## [Task]
If a line in the records below contains "minus", copy that line.

## [Supplied entries]
......

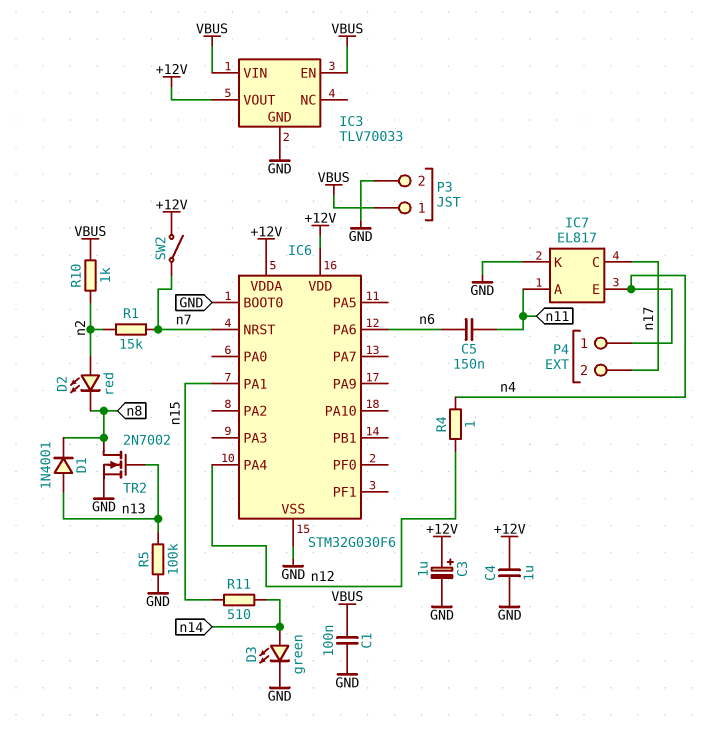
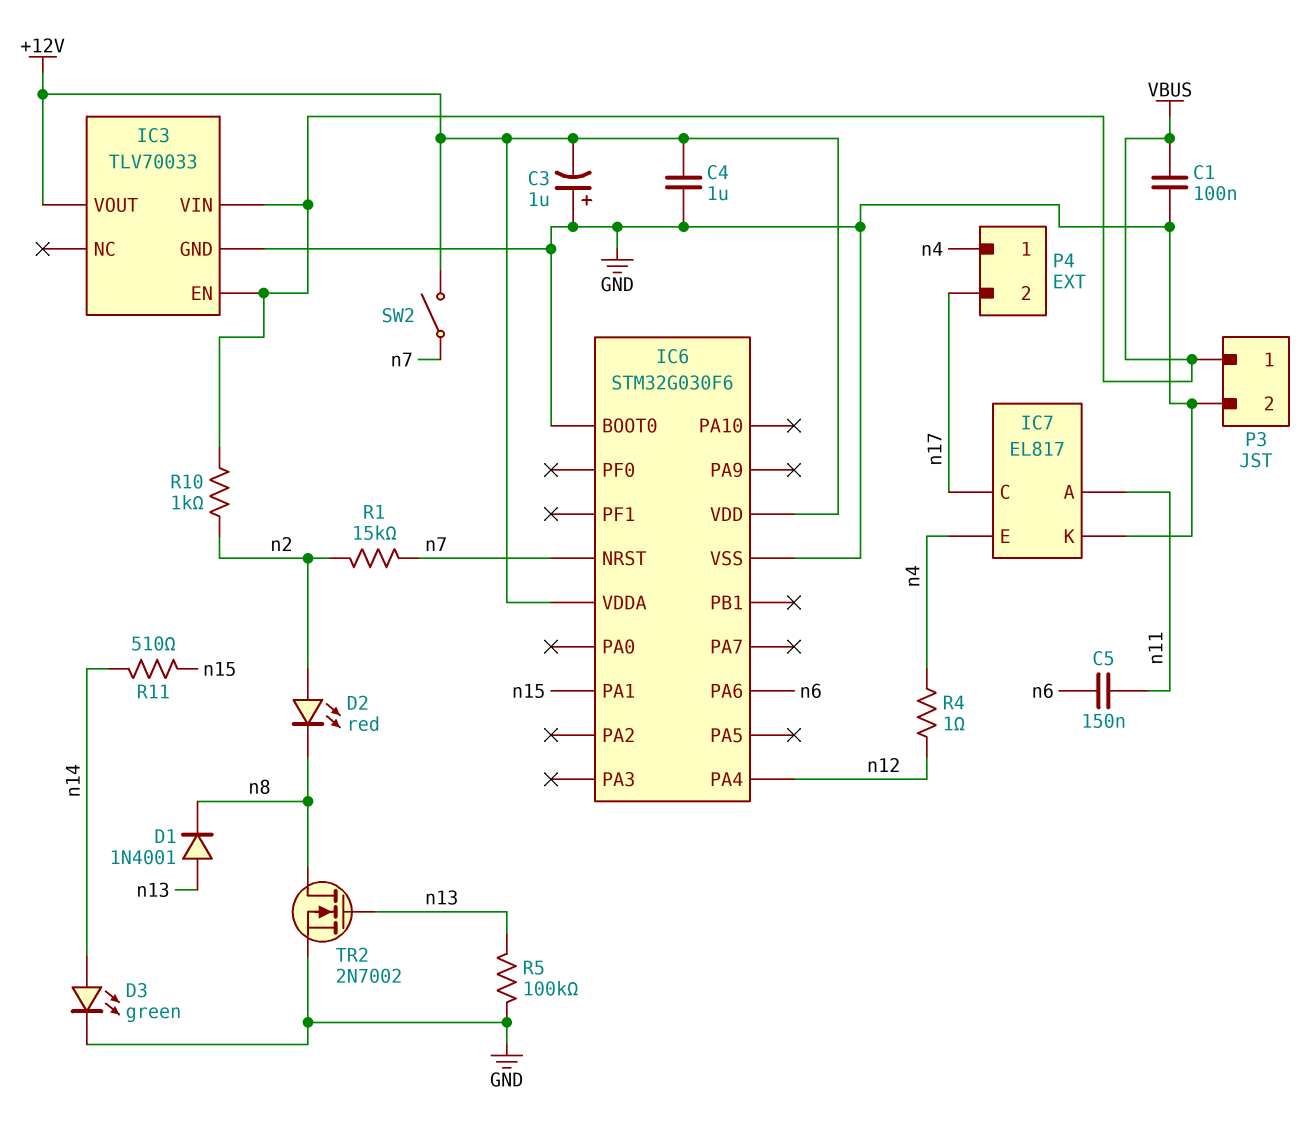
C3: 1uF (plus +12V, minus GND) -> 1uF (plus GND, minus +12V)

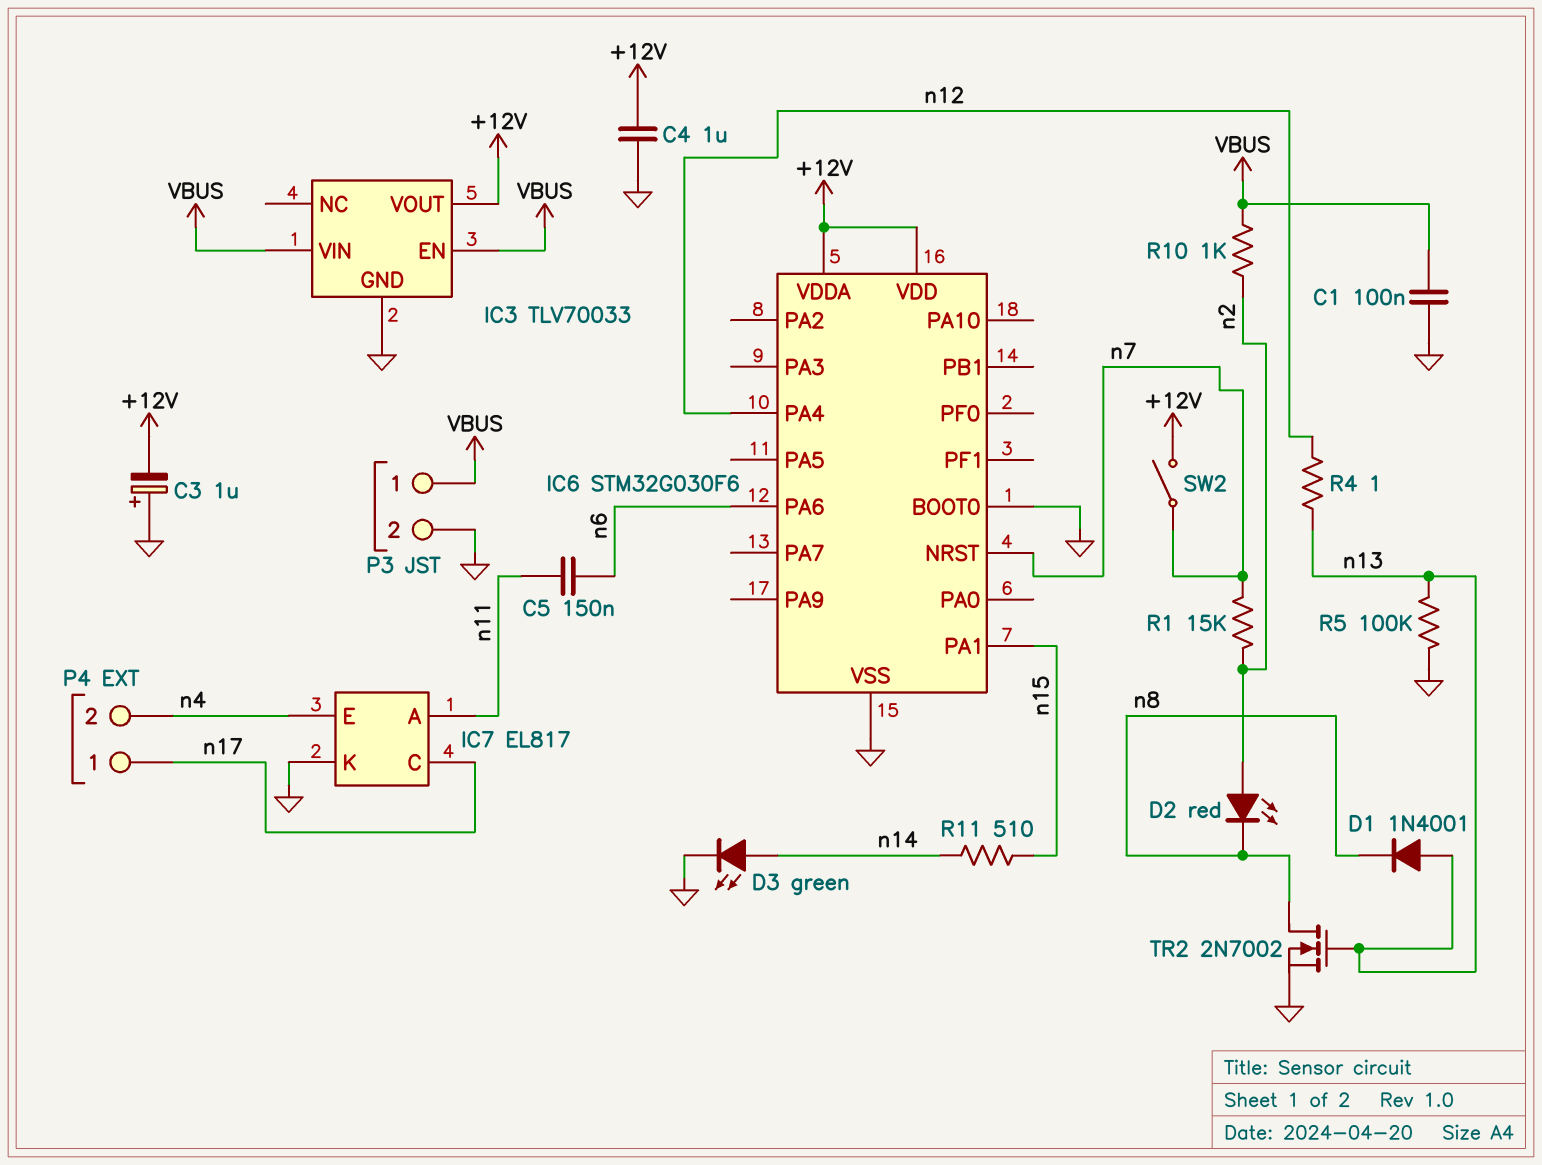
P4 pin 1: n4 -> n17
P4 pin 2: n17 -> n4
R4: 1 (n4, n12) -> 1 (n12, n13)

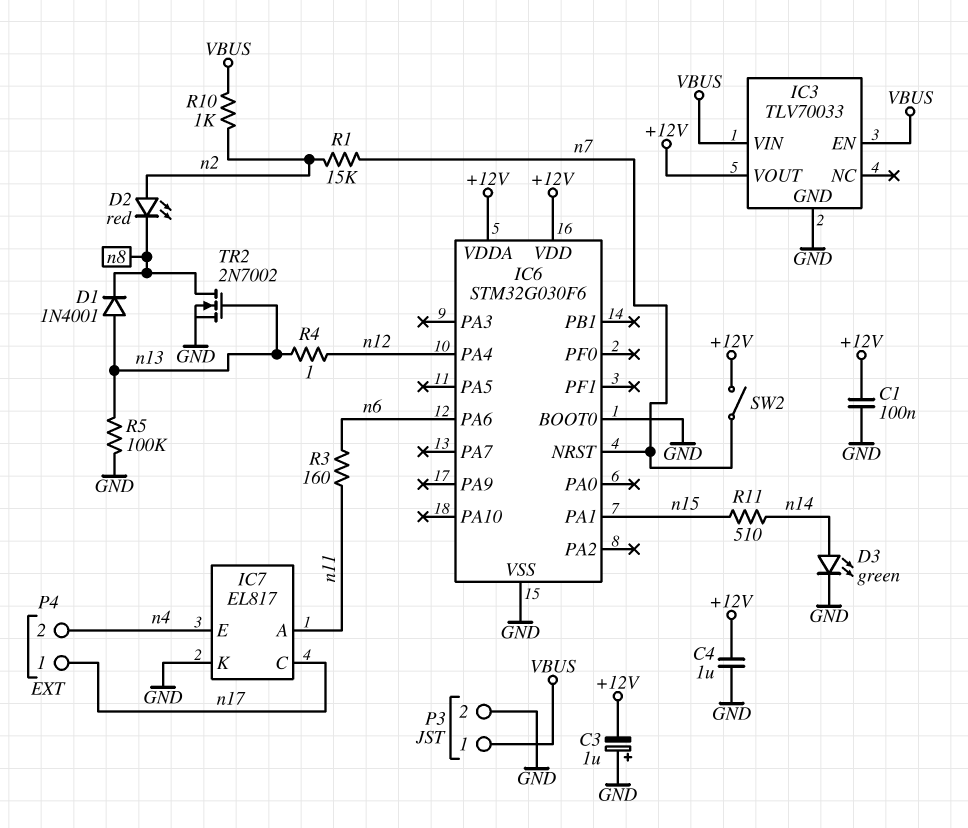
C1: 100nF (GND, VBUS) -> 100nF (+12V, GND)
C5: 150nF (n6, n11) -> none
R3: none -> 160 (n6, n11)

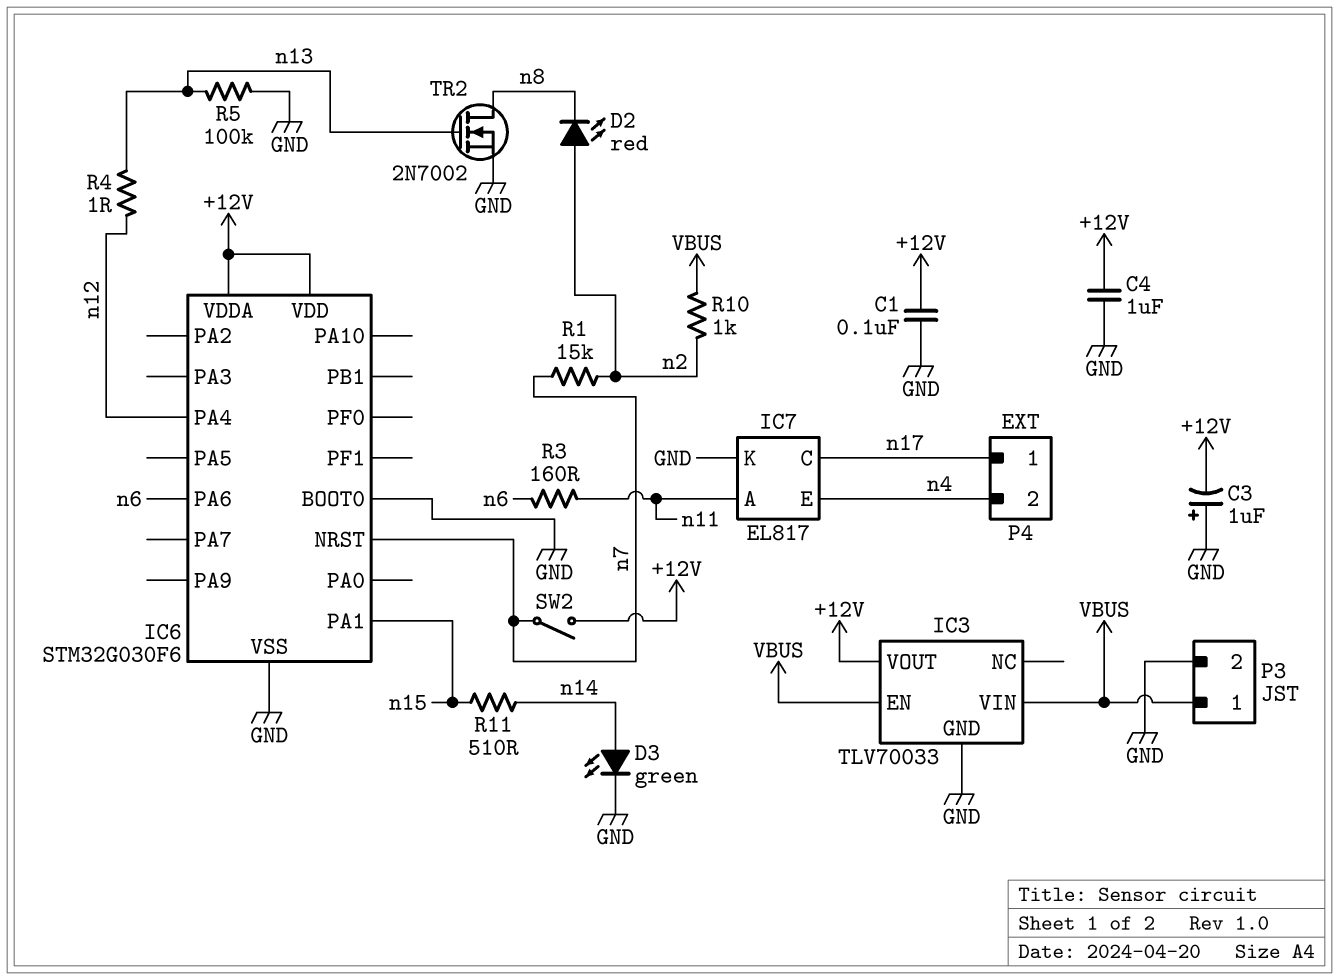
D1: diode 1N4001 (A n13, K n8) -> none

......

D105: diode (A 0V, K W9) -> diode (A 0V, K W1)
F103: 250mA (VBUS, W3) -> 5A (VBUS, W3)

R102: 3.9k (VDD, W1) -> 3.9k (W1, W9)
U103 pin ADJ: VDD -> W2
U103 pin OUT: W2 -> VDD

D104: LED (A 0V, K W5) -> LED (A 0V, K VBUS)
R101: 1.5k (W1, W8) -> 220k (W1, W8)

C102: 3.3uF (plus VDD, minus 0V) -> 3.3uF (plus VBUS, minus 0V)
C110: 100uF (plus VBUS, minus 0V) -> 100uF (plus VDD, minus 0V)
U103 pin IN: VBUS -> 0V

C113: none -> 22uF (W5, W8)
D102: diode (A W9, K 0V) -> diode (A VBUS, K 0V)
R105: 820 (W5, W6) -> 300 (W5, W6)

......

## [Output]
C3: 1uF (plus +12V, minus GND) -> 1uF (plus GND, minus +12V)
C102: 3.3uF (plus VDD, minus 0V) -> 3.3uF (plus VBUS, minus 0V)
C110: 100uF (plus VBUS, minus 0V) -> 100uF (plus VDD, minus 0V)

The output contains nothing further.